ASSIGNED TASK. Write out the data word for word, taking care that no picture is carried over.
━━━━━ EXERCISE DATA ━━━━━
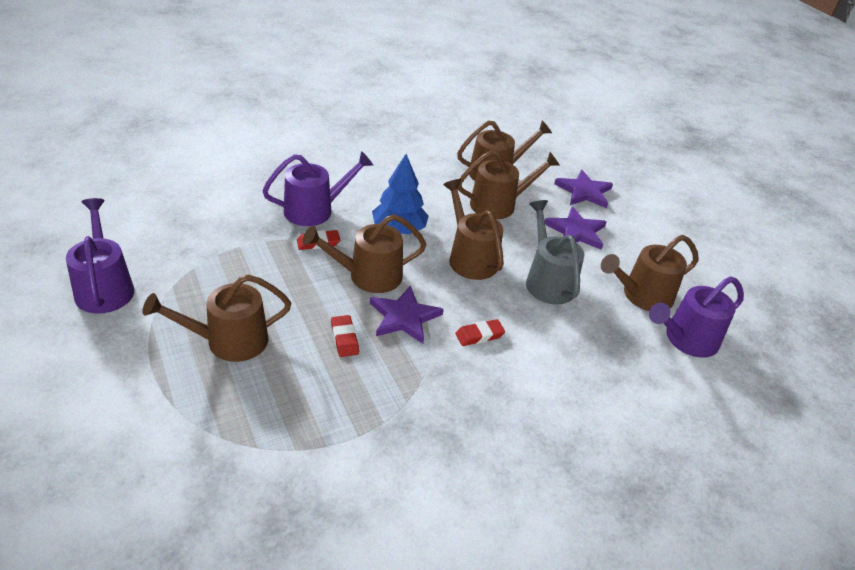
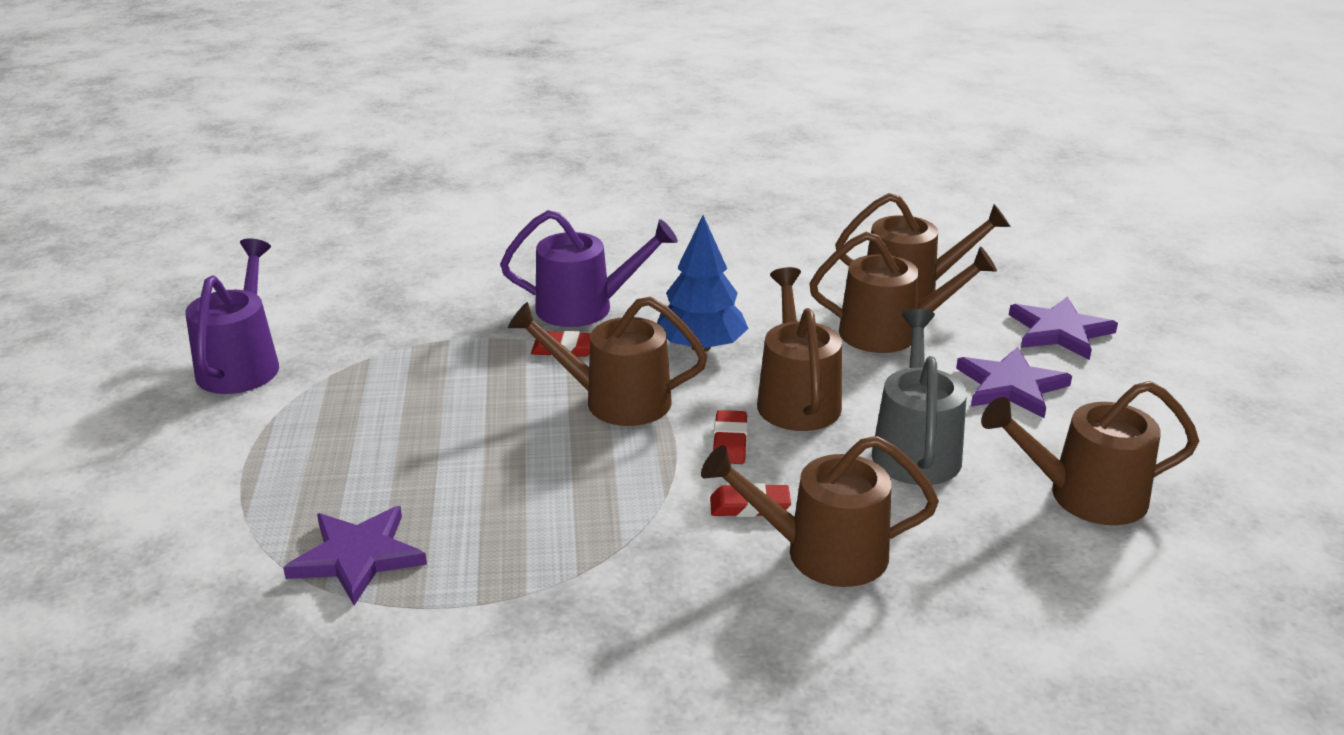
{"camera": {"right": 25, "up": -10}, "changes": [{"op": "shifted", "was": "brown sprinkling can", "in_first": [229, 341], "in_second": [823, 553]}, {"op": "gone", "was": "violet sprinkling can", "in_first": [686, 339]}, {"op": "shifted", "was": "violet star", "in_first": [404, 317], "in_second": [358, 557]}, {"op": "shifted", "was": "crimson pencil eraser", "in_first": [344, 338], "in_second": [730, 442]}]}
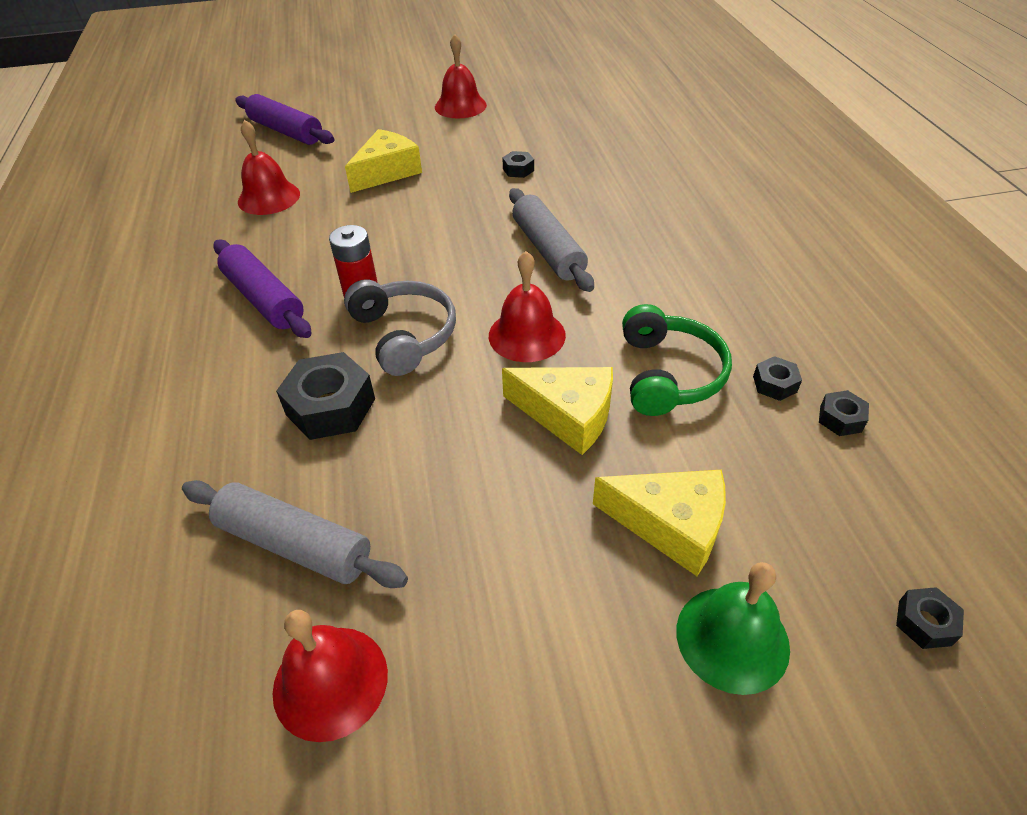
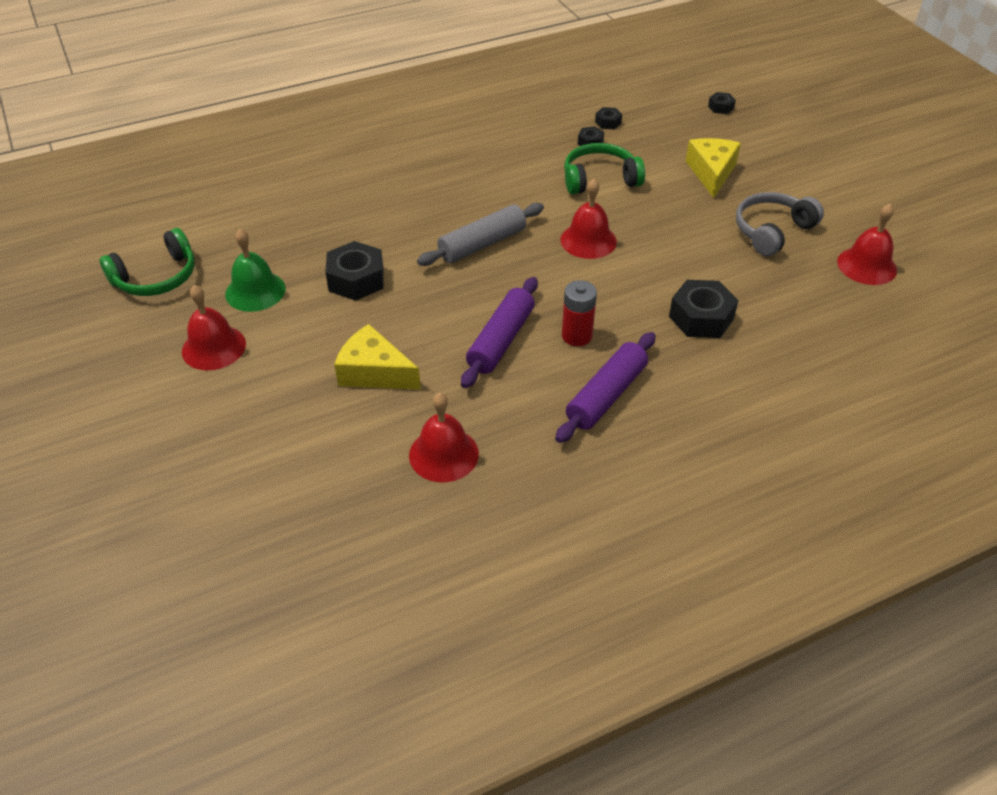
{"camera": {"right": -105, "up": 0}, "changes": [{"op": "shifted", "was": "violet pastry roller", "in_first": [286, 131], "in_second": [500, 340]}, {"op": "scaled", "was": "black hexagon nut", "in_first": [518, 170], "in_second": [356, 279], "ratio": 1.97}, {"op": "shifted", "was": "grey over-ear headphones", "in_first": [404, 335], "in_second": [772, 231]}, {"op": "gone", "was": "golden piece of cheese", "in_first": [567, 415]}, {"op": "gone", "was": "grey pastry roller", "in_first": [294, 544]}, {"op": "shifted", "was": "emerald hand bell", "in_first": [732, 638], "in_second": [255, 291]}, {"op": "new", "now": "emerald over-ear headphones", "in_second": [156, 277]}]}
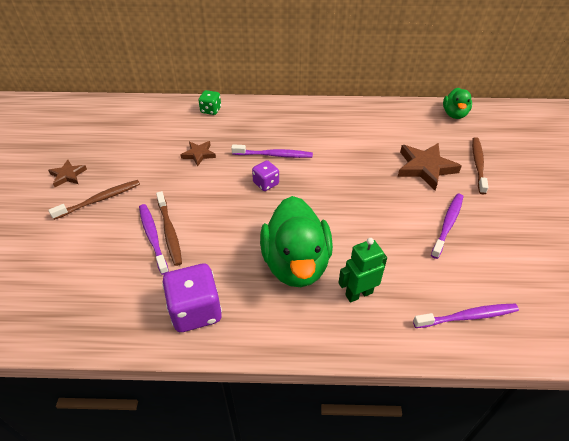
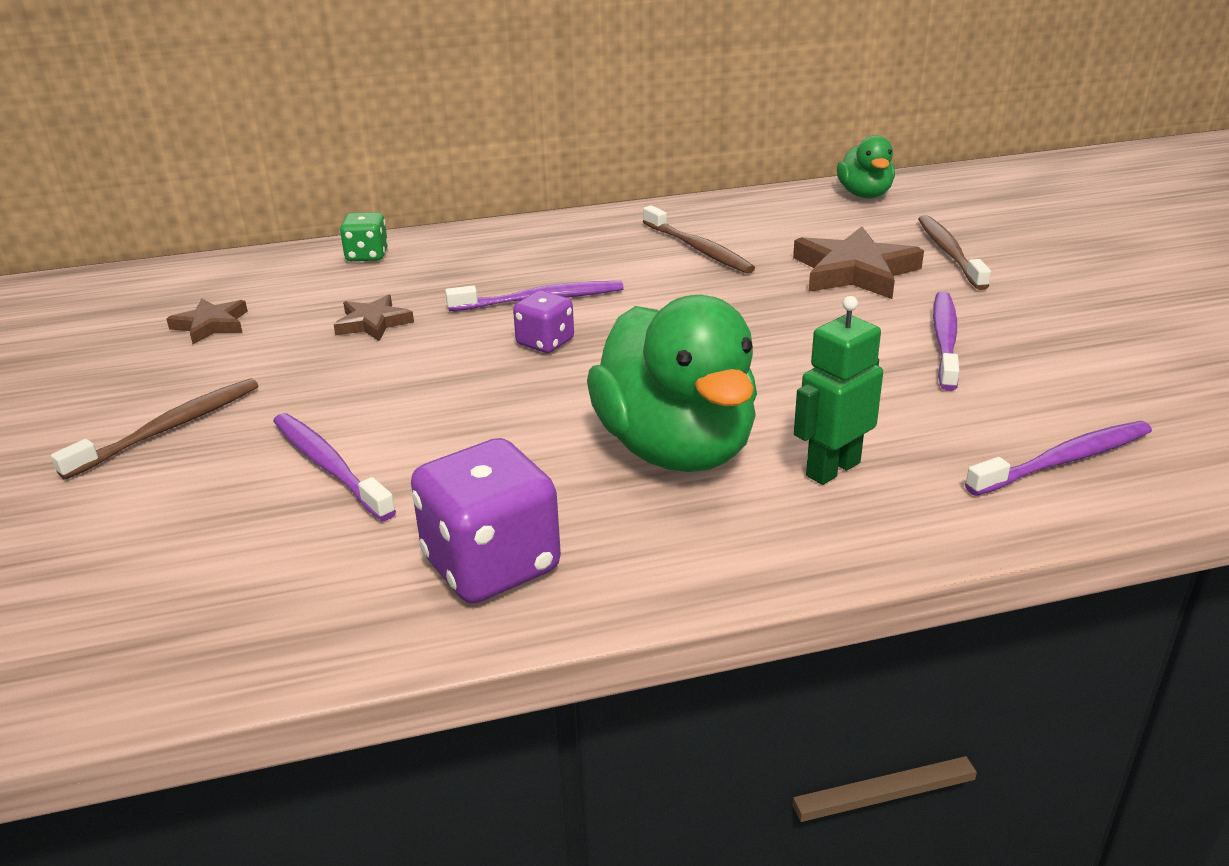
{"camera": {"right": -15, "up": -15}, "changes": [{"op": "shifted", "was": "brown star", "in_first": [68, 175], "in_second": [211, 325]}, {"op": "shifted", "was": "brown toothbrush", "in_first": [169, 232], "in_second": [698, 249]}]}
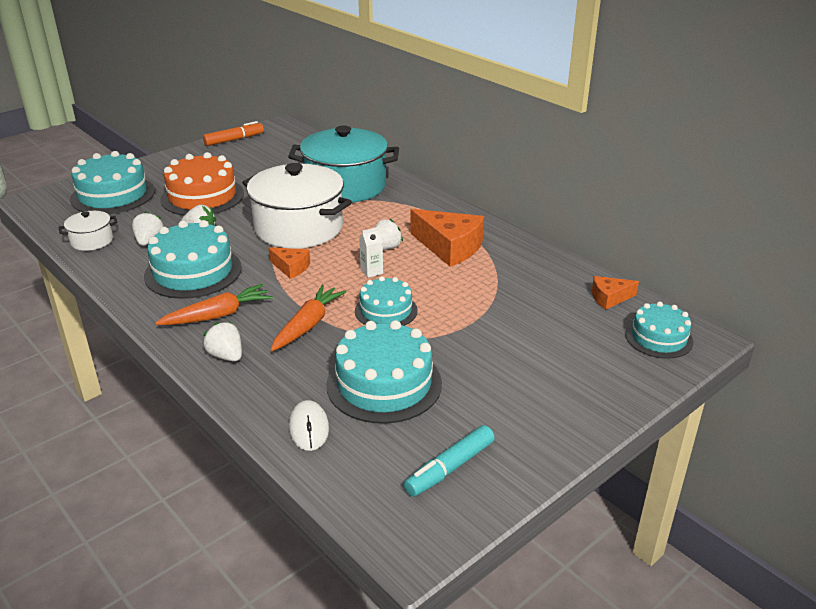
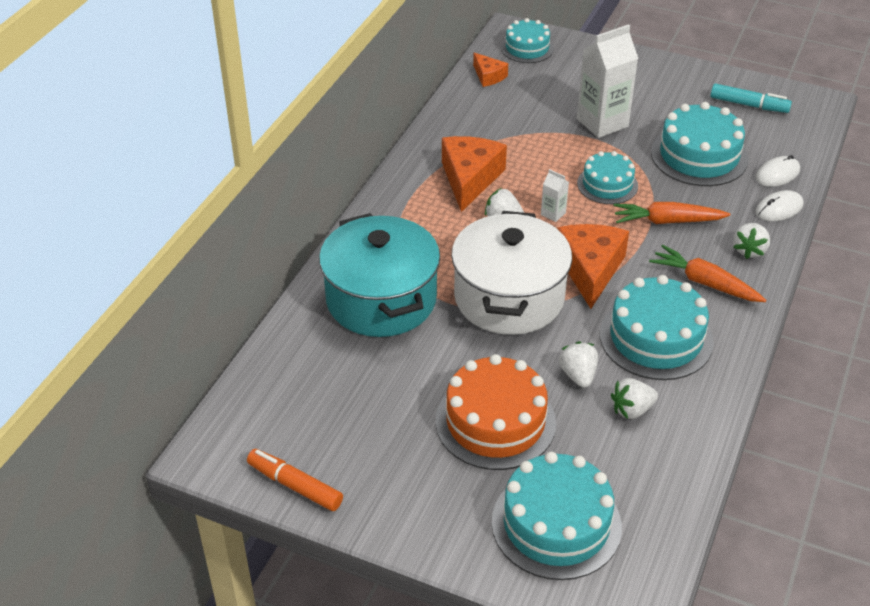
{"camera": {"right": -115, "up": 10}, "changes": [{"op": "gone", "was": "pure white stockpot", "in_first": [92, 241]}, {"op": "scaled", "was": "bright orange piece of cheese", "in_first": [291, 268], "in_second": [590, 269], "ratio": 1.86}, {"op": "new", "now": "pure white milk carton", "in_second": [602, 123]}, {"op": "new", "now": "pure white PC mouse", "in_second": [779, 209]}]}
━━━━━
EXERCISE OUTPUT.
{"camera": {"right": 25, "up": -10}, "changes": [{"op": "shifted", "was": "brown sprinkling can", "in_first": [229, 341], "in_second": [823, 553]}, {"op": "gone", "was": "violet sprinkling can", "in_first": [686, 339]}, {"op": "shifted", "was": "violet star", "in_first": [404, 317], "in_second": [358, 557]}, {"op": "shifted", "was": "crimson pencil eraser", "in_first": [344, 338], "in_second": [730, 442]}]}
{"camera": {"right": -105, "up": 0}, "changes": [{"op": "shifted", "was": "violet pastry roller", "in_first": [286, 131], "in_second": [500, 340]}, {"op": "scaled", "was": "black hexagon nut", "in_first": [518, 170], "in_second": [356, 279], "ratio": 1.97}, {"op": "shifted", "was": "grey over-ear headphones", "in_first": [404, 335], "in_second": [772, 231]}, {"op": "gone", "was": "golden piece of cheese", "in_first": [567, 415]}, {"op": "gone", "was": "grey pastry roller", "in_first": [294, 544]}, {"op": "shifted", "was": "emerald hand bell", "in_first": [732, 638], "in_second": [255, 291]}, {"op": "new", "now": "emerald over-ear headphones", "in_second": [156, 277]}]}
{"camera": {"right": -15, "up": -15}, "changes": [{"op": "shifted", "was": "brown star", "in_first": [68, 175], "in_second": [211, 325]}, {"op": "shifted", "was": "brown toothbrush", "in_first": [169, 232], "in_second": [698, 249]}]}
{"camera": {"right": -115, "up": 10}, "changes": [{"op": "gone", "was": "pure white stockpot", "in_first": [92, 241]}, {"op": "scaled", "was": "bright orange piece of cheese", "in_first": [291, 268], "in_second": [590, 269], "ratio": 1.86}, {"op": "new", "now": "pure white milk carton", "in_second": [602, 123]}, {"op": "new", "now": "pure white PC mouse", "in_second": [779, 209]}]}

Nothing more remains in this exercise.